__Data provided__:
^^^^^^^^^^^^^^^^
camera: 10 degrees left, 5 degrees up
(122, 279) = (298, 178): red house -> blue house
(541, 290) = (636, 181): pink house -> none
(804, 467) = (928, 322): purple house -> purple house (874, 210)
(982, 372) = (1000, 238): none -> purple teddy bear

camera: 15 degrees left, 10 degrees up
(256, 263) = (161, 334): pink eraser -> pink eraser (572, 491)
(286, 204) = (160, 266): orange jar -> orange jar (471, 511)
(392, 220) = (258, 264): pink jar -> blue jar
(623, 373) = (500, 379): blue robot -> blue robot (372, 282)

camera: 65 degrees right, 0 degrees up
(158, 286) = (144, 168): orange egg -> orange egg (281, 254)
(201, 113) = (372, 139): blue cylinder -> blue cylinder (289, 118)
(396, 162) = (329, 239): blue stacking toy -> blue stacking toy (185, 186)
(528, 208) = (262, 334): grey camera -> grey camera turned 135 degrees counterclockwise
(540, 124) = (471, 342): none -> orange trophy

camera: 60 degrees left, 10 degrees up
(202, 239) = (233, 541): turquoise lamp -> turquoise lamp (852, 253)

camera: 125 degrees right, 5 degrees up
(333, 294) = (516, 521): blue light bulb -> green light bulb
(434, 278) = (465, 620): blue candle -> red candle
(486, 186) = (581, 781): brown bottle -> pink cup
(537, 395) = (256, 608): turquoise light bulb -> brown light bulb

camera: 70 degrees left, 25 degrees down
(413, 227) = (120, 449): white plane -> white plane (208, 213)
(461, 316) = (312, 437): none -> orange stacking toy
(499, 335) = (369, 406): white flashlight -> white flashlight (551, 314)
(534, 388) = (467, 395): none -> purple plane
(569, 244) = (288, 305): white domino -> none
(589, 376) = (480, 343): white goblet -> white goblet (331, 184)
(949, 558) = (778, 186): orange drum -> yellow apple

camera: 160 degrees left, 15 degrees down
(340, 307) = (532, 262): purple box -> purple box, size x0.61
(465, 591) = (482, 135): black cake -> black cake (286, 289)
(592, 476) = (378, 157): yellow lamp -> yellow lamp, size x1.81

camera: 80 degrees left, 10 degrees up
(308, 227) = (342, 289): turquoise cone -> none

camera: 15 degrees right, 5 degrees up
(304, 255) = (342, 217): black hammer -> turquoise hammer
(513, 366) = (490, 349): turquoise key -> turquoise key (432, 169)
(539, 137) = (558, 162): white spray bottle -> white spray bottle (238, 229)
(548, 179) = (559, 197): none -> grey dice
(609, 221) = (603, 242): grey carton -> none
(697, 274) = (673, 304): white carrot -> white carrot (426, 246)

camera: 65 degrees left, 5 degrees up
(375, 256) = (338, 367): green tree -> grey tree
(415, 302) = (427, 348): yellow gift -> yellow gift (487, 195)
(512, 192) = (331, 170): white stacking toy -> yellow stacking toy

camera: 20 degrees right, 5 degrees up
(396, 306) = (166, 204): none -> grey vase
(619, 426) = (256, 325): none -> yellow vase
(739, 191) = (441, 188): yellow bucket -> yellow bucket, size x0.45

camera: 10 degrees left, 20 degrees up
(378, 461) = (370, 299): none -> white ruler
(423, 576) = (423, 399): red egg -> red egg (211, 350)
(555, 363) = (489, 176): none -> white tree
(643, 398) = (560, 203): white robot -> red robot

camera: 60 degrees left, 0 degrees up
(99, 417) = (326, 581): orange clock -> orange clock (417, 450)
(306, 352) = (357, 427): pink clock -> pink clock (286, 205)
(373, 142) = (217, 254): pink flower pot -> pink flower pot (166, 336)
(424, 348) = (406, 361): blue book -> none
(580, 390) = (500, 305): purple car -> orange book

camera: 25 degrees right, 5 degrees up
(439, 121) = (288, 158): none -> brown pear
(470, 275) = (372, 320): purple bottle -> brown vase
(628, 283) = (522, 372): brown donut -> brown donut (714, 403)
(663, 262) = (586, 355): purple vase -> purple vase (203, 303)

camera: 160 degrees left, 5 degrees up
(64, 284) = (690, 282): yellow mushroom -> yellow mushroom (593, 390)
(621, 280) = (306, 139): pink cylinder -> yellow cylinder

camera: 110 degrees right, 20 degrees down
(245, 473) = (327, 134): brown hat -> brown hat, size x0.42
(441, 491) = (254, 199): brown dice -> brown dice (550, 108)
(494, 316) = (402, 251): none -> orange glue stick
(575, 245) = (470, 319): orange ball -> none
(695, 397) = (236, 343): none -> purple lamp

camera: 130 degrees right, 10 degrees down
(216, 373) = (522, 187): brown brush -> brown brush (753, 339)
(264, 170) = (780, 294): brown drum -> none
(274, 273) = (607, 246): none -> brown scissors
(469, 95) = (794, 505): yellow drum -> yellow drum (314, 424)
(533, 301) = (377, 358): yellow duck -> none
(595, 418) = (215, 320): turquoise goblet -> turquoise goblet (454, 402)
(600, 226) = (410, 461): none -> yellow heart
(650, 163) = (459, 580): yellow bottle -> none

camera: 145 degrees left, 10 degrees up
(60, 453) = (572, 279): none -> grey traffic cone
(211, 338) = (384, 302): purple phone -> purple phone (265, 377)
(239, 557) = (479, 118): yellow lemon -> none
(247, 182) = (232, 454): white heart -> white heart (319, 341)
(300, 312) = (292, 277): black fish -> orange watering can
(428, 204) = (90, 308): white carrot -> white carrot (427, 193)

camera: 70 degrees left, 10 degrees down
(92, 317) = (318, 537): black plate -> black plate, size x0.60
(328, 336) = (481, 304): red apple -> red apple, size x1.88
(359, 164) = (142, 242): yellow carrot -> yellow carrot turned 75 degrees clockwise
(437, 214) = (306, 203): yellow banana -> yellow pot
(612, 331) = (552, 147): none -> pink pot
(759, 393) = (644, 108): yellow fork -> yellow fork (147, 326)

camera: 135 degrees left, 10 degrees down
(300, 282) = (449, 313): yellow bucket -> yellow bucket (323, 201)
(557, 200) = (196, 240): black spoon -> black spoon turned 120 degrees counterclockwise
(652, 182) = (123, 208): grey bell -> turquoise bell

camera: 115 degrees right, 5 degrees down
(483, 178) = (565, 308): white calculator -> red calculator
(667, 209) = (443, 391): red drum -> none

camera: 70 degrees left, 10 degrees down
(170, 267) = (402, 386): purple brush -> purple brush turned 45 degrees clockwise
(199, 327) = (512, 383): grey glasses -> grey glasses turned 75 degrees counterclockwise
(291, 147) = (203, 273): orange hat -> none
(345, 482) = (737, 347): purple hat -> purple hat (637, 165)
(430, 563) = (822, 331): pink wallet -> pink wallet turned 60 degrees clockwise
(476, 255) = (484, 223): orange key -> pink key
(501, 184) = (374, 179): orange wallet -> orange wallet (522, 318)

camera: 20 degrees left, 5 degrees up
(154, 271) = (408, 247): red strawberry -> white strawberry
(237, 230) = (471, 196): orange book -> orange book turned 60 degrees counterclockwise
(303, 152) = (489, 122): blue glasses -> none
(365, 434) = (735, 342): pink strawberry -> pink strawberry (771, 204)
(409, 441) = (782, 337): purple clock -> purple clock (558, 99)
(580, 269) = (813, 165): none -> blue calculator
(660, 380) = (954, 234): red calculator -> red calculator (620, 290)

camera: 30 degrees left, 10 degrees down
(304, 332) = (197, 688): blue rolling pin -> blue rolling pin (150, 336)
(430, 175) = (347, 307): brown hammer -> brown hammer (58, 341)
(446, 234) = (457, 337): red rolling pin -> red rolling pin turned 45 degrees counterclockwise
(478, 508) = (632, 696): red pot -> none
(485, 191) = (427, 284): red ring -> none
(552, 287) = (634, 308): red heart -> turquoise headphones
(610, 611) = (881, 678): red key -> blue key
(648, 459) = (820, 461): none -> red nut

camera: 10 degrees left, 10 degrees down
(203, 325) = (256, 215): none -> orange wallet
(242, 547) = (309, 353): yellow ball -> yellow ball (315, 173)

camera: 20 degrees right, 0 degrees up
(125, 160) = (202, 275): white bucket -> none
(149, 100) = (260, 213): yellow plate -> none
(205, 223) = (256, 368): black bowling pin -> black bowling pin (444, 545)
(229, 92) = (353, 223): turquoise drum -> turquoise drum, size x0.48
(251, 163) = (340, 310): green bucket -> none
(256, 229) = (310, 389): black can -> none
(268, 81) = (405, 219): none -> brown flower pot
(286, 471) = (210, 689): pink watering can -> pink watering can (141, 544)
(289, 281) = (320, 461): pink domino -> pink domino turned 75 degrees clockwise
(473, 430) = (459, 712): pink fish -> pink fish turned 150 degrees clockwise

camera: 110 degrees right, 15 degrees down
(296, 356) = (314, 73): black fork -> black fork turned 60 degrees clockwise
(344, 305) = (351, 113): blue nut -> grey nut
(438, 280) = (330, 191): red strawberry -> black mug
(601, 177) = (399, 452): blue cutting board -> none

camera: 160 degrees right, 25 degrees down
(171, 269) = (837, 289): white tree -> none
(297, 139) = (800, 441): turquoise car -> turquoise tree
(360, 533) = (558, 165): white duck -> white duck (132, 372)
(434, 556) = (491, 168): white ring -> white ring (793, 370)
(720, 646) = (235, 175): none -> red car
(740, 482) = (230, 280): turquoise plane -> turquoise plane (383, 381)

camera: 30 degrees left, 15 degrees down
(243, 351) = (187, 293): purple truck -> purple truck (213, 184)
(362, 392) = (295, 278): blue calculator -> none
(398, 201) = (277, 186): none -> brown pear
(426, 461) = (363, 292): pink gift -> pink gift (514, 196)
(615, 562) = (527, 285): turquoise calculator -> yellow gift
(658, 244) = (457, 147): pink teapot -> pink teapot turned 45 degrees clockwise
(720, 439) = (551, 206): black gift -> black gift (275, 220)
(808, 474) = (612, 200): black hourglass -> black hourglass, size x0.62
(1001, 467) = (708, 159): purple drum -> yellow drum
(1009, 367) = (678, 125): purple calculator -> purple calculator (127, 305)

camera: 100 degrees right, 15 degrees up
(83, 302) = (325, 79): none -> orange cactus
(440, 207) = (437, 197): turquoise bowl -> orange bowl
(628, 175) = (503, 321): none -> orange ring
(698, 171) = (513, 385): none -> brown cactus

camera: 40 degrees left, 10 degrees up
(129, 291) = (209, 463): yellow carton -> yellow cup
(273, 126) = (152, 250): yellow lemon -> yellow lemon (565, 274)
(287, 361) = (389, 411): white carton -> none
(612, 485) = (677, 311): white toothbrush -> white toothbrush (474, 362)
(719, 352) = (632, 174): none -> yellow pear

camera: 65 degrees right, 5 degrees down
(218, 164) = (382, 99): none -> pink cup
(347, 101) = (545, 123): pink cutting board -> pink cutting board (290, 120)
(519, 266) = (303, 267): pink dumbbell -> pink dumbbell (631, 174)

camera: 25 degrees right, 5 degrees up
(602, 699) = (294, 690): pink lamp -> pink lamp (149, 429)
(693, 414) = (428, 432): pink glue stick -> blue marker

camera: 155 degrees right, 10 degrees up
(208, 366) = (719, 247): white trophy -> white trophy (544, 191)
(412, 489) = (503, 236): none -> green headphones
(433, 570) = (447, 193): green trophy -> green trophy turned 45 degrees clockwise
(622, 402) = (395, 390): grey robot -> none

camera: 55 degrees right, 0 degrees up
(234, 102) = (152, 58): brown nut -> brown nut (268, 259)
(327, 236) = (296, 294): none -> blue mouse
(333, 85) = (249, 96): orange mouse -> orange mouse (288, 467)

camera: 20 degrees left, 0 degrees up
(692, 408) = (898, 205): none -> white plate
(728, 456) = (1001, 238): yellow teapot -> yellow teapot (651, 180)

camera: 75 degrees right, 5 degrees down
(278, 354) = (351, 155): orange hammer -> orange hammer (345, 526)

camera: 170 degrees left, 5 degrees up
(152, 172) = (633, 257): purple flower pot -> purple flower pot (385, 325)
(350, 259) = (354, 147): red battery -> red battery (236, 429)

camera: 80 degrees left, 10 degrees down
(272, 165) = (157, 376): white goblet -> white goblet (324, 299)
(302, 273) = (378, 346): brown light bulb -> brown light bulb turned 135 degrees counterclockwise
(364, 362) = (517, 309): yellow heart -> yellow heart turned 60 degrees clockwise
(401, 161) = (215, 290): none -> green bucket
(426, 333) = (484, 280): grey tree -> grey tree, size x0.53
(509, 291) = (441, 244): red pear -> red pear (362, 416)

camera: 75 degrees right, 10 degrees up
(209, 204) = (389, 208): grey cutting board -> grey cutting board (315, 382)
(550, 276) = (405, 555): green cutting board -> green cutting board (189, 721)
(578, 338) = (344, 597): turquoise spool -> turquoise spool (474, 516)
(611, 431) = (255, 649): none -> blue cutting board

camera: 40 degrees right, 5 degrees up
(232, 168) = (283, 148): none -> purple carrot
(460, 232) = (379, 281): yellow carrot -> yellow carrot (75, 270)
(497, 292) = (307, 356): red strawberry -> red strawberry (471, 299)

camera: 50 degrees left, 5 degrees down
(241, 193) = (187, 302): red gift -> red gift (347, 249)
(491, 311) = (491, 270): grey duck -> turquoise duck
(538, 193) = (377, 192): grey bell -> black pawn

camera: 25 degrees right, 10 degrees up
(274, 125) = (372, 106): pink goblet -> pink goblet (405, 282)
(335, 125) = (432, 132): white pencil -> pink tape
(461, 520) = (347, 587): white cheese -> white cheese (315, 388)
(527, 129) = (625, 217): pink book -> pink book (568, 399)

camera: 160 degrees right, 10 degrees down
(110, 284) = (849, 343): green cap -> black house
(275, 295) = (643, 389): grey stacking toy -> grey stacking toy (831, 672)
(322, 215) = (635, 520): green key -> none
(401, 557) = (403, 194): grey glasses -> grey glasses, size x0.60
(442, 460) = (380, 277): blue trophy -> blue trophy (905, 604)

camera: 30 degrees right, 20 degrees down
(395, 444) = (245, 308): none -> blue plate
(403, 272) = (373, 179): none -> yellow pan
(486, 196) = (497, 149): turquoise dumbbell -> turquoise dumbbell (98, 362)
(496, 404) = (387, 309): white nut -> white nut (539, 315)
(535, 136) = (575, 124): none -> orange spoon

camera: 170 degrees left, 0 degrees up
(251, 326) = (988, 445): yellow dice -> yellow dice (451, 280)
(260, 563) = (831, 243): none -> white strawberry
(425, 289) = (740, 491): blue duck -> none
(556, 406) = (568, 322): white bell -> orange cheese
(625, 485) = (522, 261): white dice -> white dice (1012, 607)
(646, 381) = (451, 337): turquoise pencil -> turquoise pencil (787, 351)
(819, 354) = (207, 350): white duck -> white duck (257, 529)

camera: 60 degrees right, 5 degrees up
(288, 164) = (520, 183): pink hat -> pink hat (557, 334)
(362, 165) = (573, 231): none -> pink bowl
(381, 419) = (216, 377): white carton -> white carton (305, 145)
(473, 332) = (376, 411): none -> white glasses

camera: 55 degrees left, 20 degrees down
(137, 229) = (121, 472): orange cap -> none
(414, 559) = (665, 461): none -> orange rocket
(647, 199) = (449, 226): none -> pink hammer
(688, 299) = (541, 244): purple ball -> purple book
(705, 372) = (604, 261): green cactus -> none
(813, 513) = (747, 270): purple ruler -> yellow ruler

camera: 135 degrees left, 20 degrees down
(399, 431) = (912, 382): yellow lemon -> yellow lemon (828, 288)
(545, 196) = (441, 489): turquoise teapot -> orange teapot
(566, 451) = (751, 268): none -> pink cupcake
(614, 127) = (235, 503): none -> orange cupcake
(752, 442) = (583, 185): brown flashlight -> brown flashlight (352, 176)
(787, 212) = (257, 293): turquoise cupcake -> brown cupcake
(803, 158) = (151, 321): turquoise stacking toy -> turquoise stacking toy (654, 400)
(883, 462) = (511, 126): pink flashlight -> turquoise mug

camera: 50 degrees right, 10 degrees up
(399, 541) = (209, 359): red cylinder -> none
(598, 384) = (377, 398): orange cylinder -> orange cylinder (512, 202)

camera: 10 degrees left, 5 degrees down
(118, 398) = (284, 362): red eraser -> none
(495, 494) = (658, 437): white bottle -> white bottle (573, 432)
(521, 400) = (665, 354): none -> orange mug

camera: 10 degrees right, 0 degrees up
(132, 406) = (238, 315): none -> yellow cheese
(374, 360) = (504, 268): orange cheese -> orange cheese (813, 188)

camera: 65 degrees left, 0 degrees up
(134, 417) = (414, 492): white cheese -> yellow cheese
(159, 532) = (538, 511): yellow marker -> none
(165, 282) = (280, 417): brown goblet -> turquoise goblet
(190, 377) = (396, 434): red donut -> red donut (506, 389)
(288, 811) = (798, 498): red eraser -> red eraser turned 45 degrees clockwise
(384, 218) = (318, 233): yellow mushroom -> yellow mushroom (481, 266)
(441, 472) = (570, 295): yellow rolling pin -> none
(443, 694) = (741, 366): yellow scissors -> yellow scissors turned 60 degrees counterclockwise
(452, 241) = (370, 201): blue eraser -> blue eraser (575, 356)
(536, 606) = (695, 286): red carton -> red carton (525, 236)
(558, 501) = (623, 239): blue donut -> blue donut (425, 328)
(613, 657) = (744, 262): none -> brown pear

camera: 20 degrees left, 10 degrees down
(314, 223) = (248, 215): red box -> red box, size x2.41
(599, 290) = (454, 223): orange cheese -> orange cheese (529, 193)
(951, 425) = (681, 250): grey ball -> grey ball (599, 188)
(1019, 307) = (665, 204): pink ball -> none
^^^^^^^^^^^^^^^^
Reproduce only the lines above, starting at the line with "(396, 162) = (329, 239): blue" and ending at the line with "camera: 70 degrees left, 25 degrees down", exactly as written.

__Answer to the problem__:
(396, 162) = (329, 239): blue stacking toy -> blue stacking toy (185, 186)
(528, 208) = (262, 334): grey camera -> grey camera turned 135 degrees counterclockwise
(540, 124) = (471, 342): none -> orange trophy

camera: 60 degrees left, 10 degrees up
(202, 239) = (233, 541): turquoise lamp -> turquoise lamp (852, 253)

camera: 125 degrees right, 5 degrees up
(333, 294) = (516, 521): blue light bulb -> green light bulb
(434, 278) = (465, 620): blue candle -> red candle
(486, 186) = (581, 781): brown bottle -> pink cup
(537, 395) = (256, 608): turquoise light bulb -> brown light bulb

camera: 70 degrees left, 25 degrees down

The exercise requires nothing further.